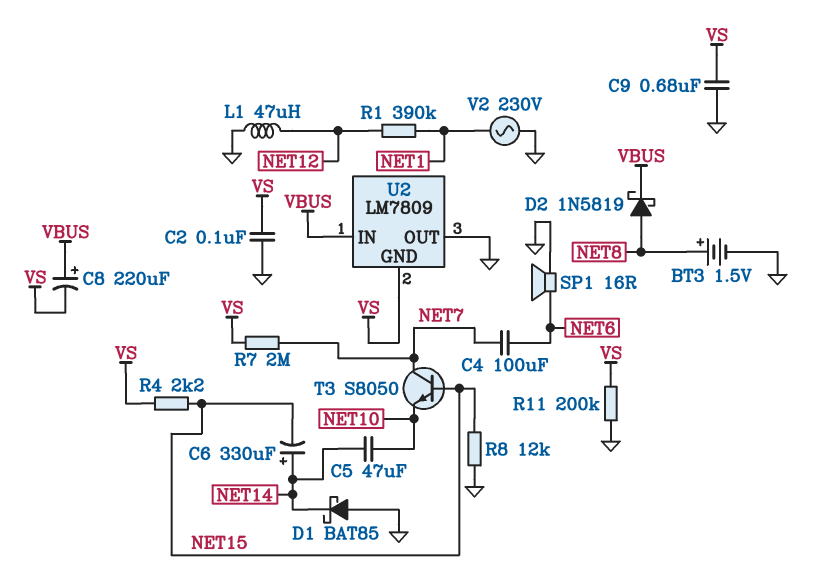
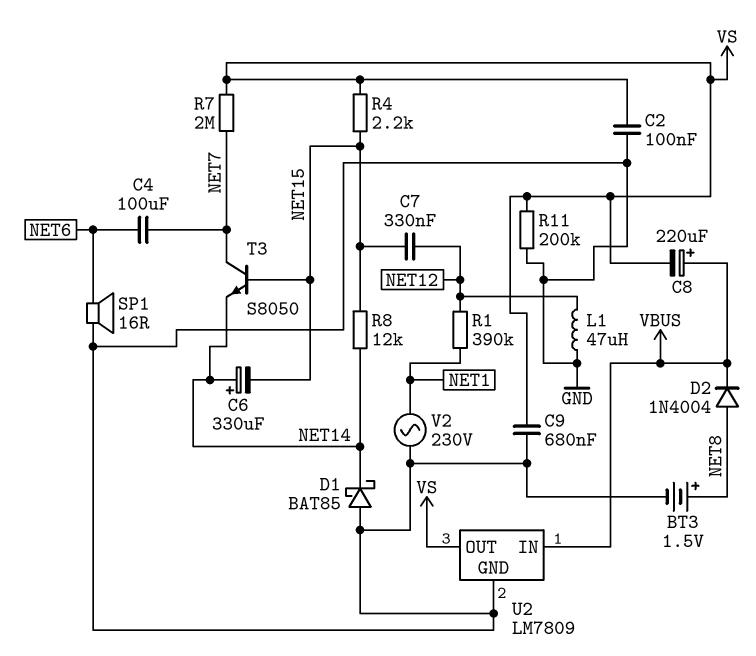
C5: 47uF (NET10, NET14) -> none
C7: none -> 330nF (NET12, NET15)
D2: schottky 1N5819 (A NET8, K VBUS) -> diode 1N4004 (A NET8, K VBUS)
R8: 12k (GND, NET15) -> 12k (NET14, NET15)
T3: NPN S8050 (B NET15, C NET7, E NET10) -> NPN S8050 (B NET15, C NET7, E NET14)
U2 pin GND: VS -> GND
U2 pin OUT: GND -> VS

### Prompt
Everything before the line containing "T3: NPN S8050" stays out. Write out that line and the rest of the entries exactly.

### Response below
T3: NPN S8050 (B NET15, C NET7, E NET10) -> NPN S8050 (B NET15, C NET7, E NET14)
U2 pin GND: VS -> GND
U2 pin OUT: GND -> VS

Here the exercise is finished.